* RECORDED INFORMATION:
Segment Open
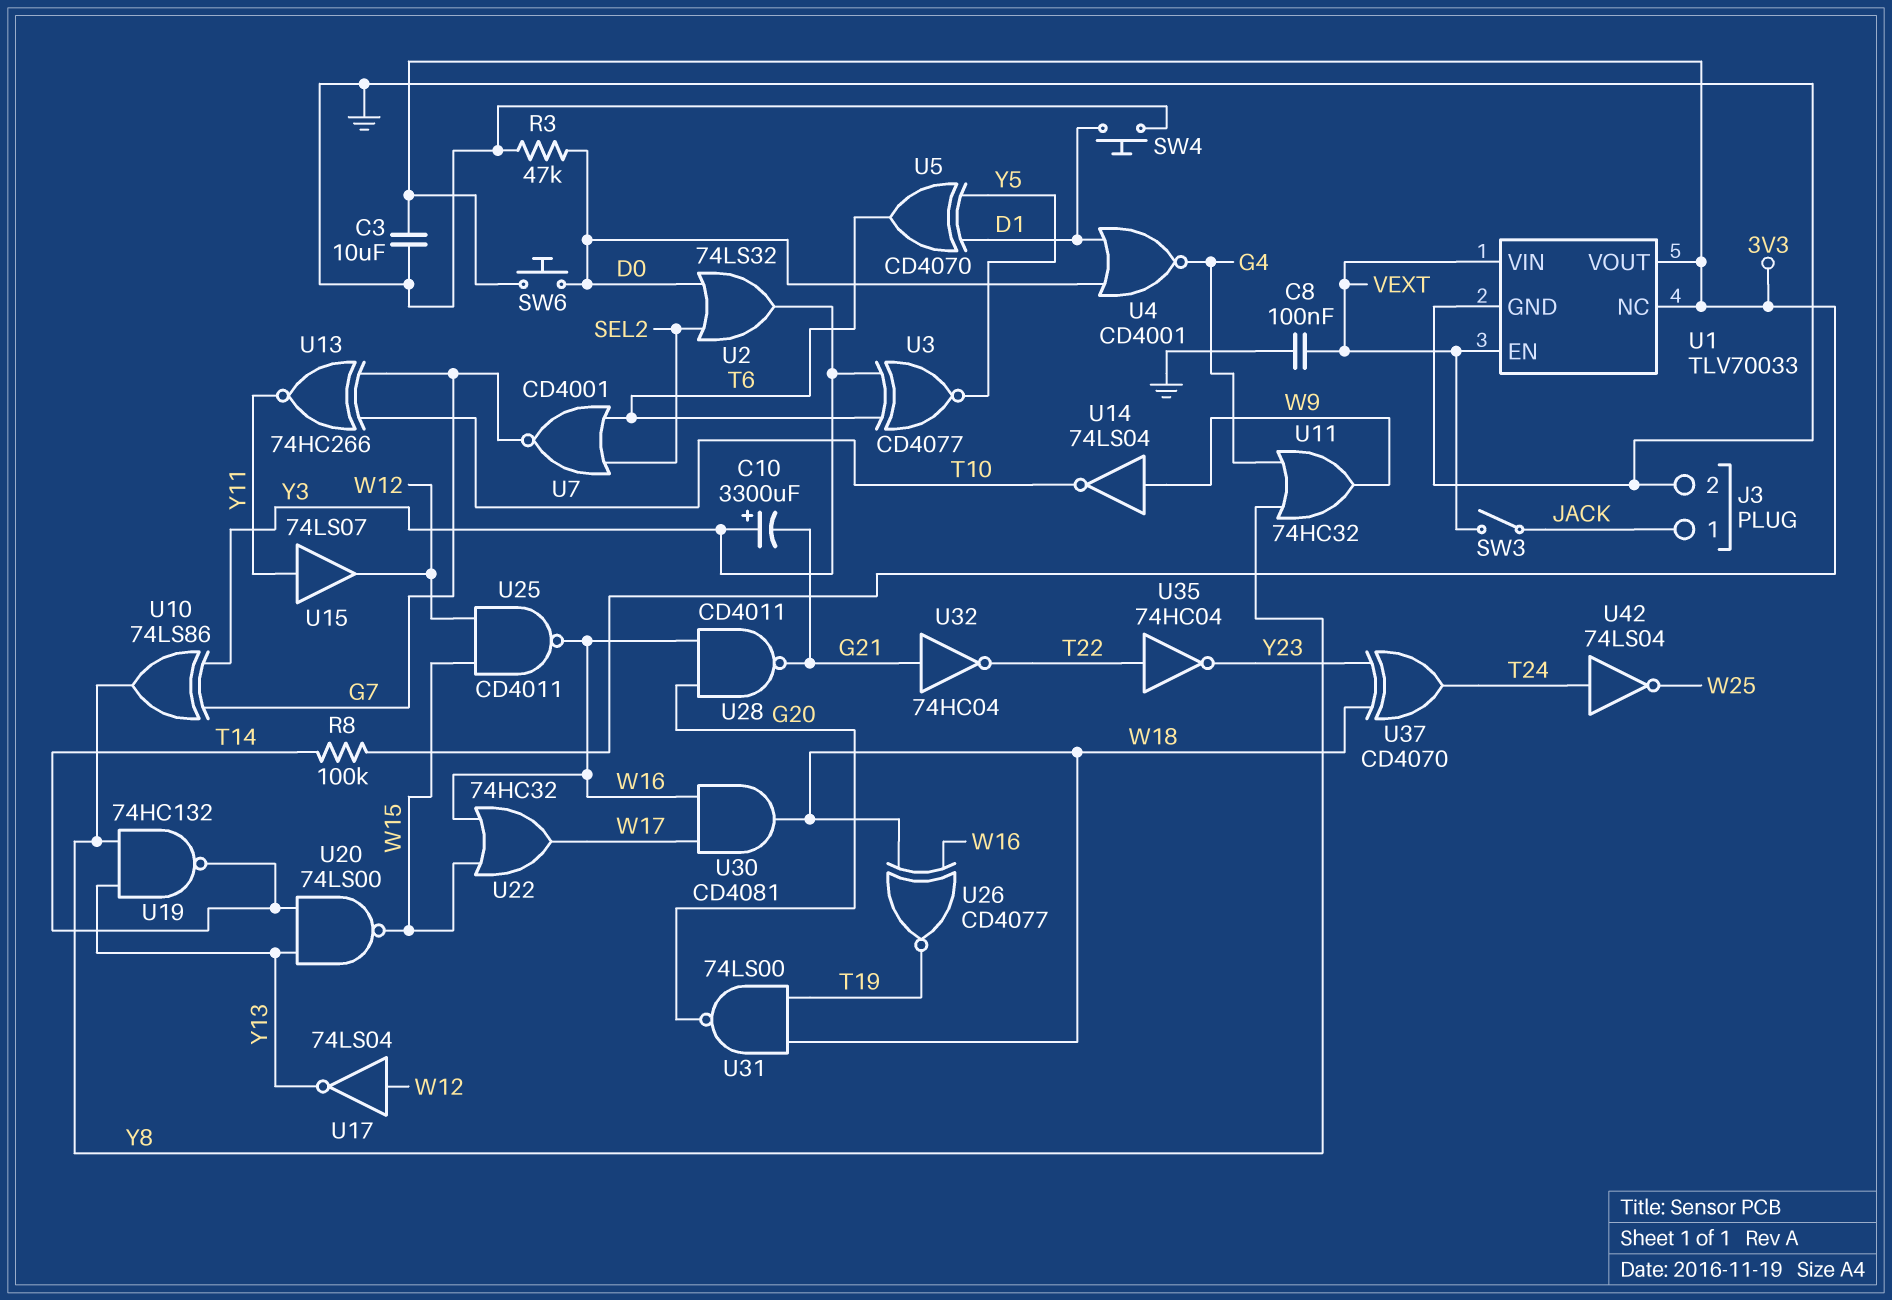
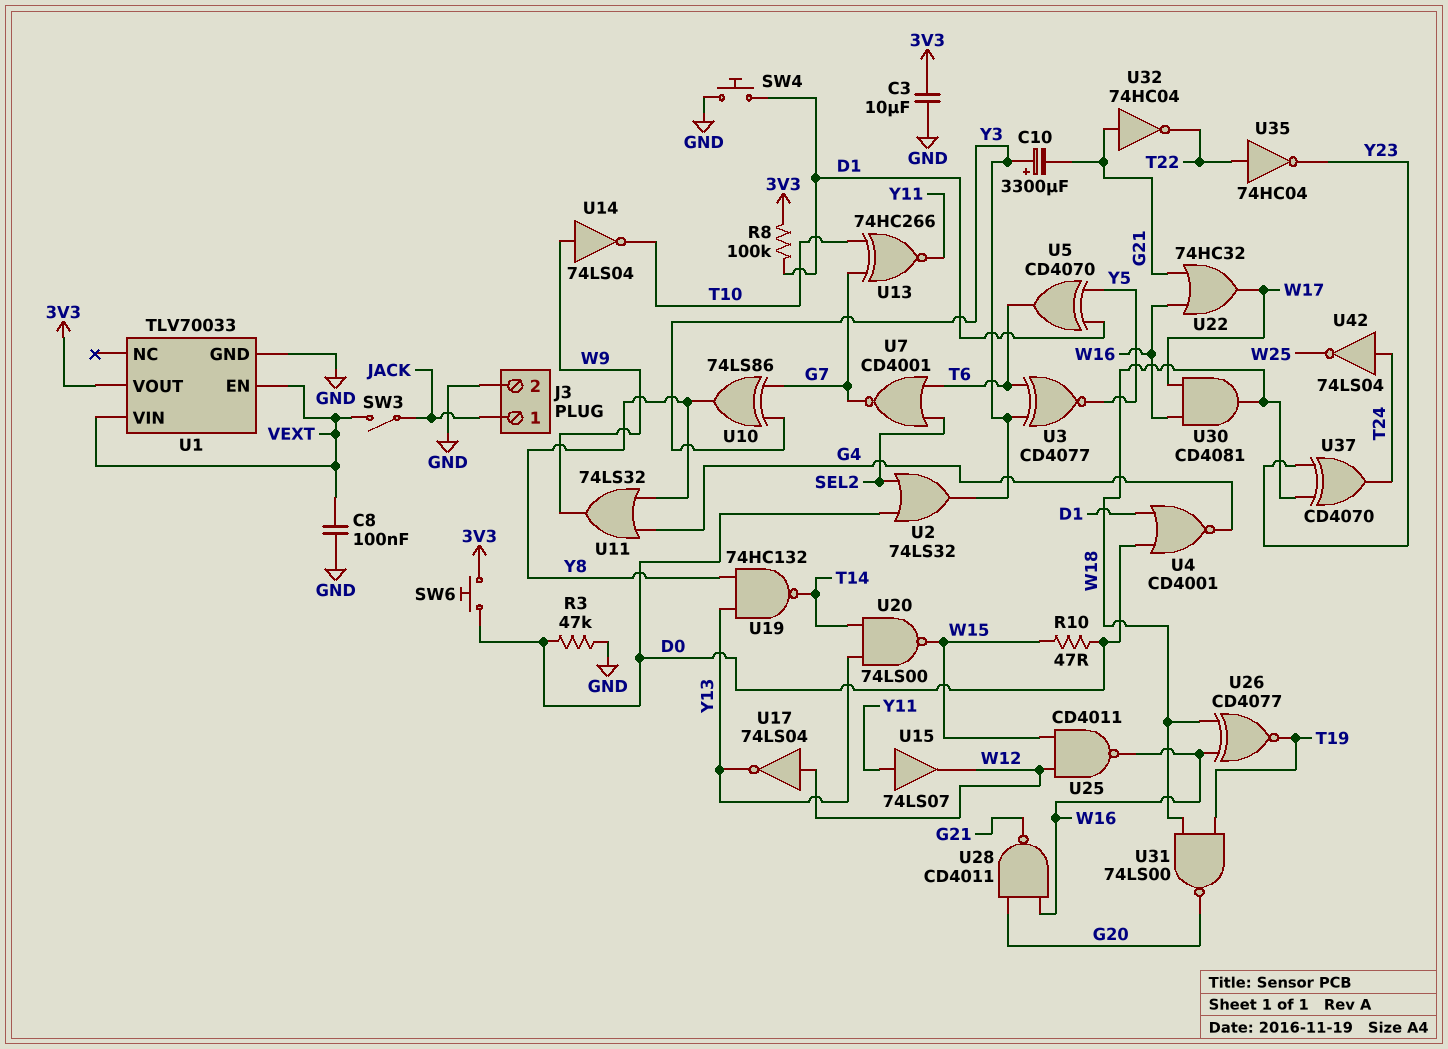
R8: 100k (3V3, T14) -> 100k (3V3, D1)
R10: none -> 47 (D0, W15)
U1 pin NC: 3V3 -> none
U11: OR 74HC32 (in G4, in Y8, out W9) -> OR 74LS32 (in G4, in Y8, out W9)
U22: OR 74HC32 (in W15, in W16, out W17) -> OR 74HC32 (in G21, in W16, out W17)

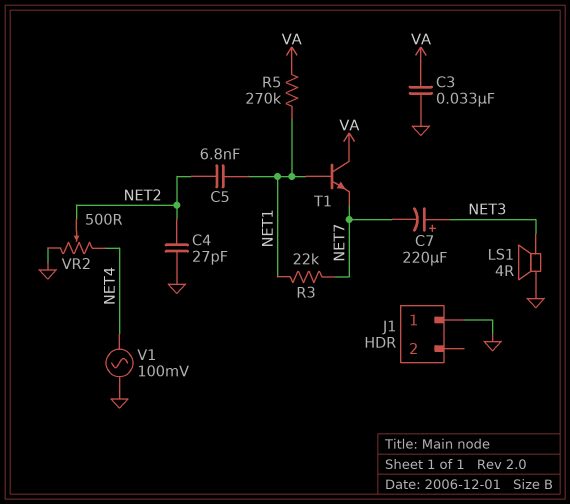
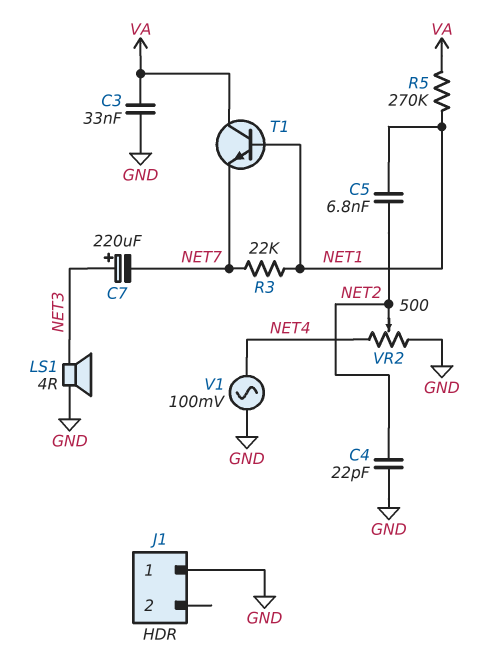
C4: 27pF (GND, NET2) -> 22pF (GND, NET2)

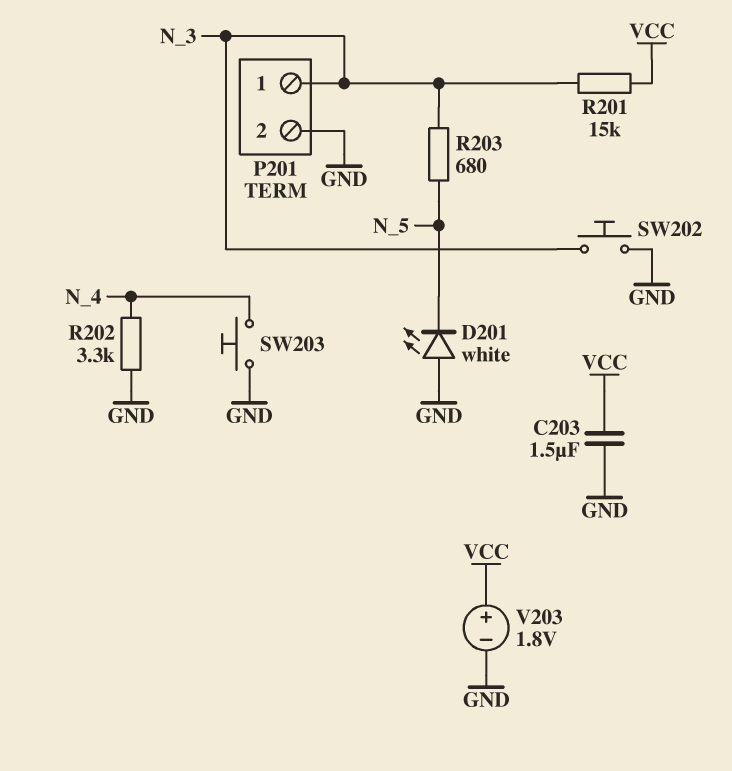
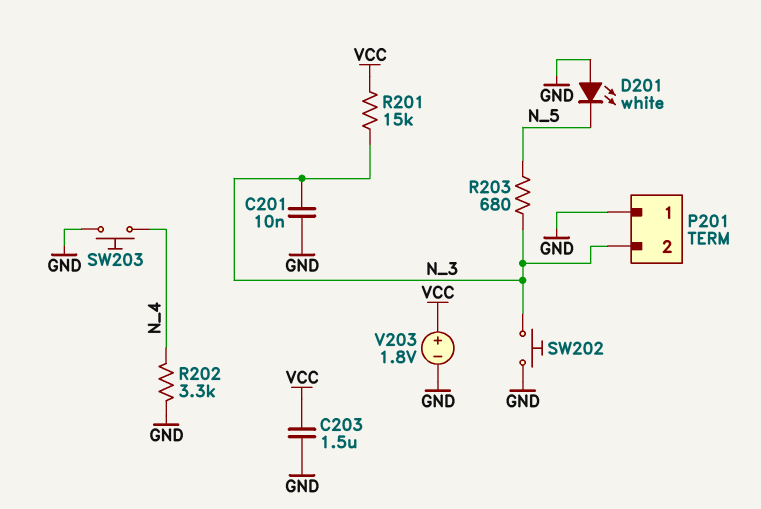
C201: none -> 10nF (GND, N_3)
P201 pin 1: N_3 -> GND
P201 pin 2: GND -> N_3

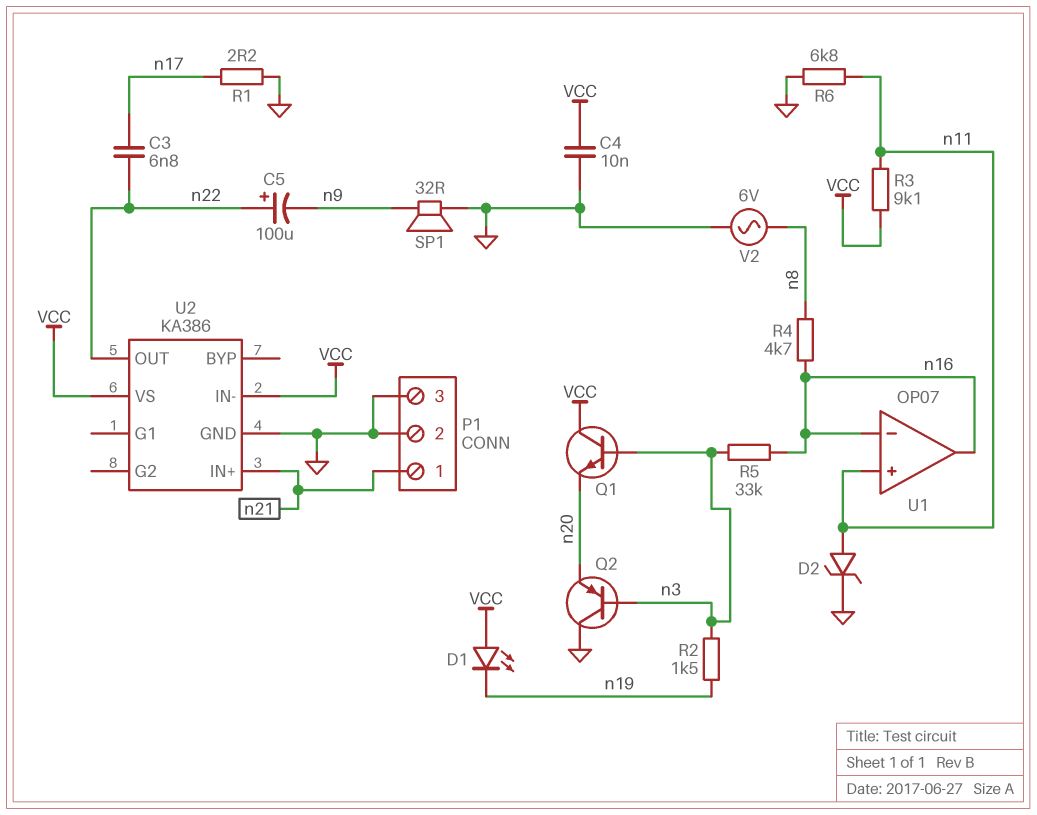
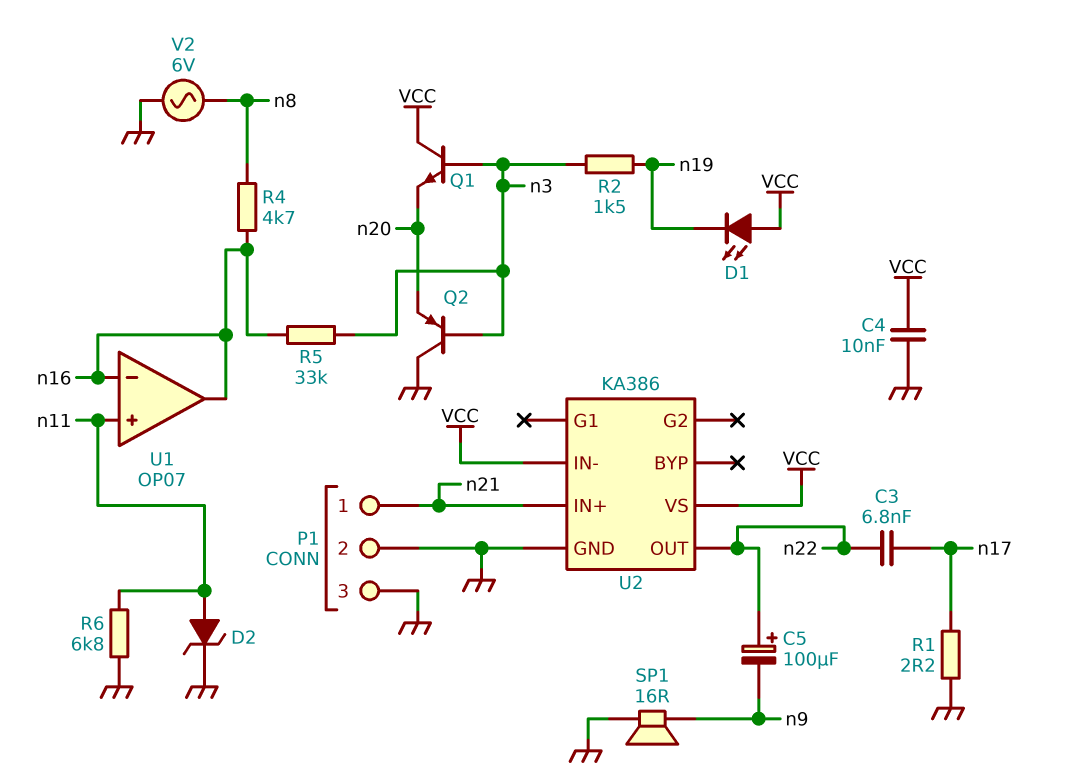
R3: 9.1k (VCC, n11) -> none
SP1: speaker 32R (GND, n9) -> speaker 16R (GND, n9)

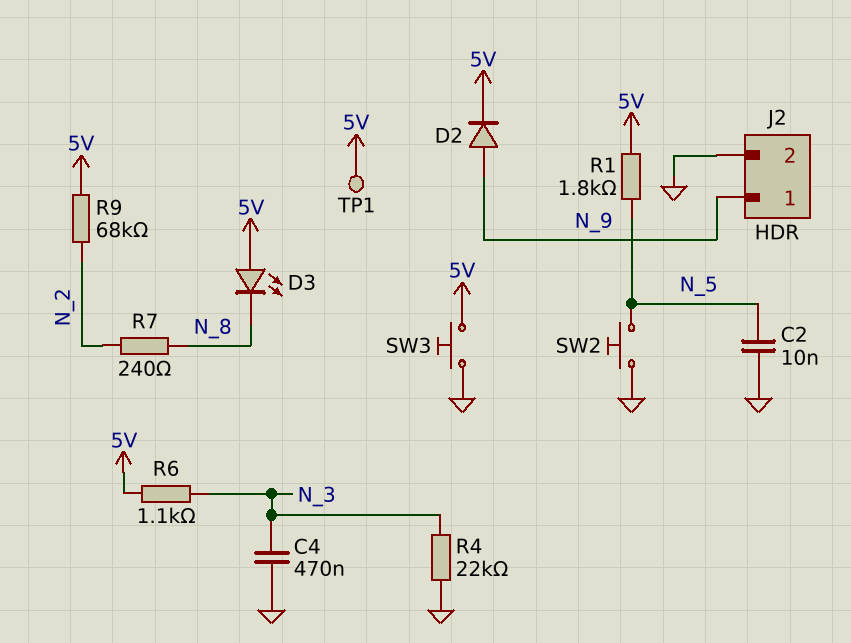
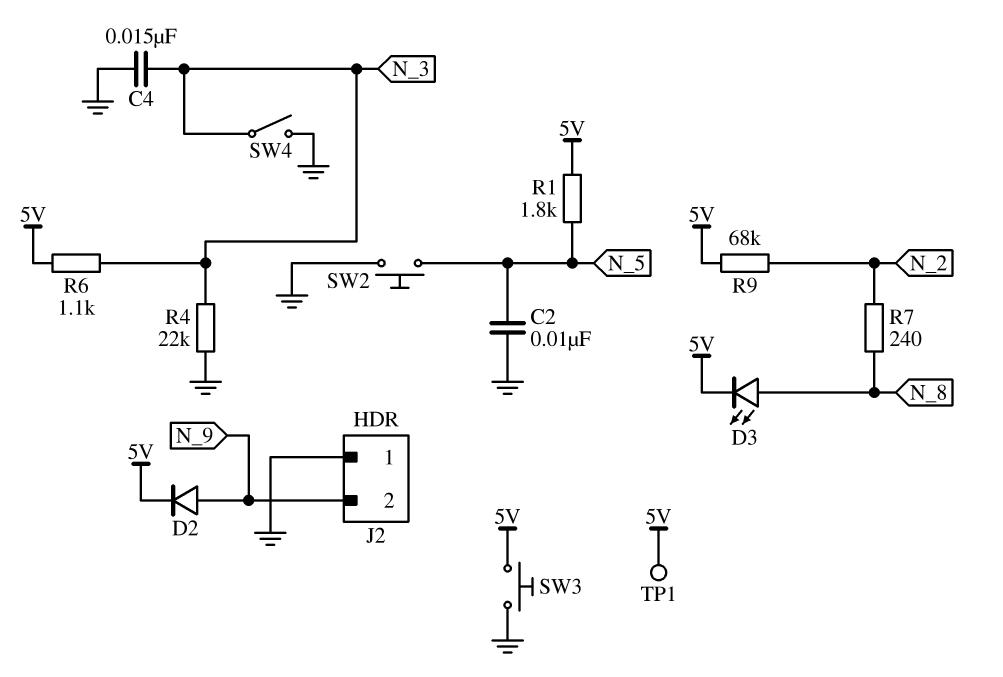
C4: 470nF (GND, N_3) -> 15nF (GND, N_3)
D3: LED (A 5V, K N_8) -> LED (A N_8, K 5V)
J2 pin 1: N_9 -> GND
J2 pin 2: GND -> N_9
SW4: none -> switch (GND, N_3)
Segment Closed
* WHAT YOU NEED TO DO: Take the line with "P201 pin 1: N_3 -> GND" and each line after it through the end of the material above, and reproduce them exactly, both ends included, without pictures.

* YOUR RESPONSE:
P201 pin 1: N_3 -> GND
P201 pin 2: GND -> N_3

R3: 9.1k (VCC, n11) -> none
SP1: speaker 32R (GND, n9) -> speaker 16R (GND, n9)

C4: 470nF (GND, N_3) -> 15nF (GND, N_3)
D3: LED (A 5V, K N_8) -> LED (A N_8, K 5V)
J2 pin 1: N_9 -> GND
J2 pin 2: GND -> N_9
SW4: none -> switch (GND, N_3)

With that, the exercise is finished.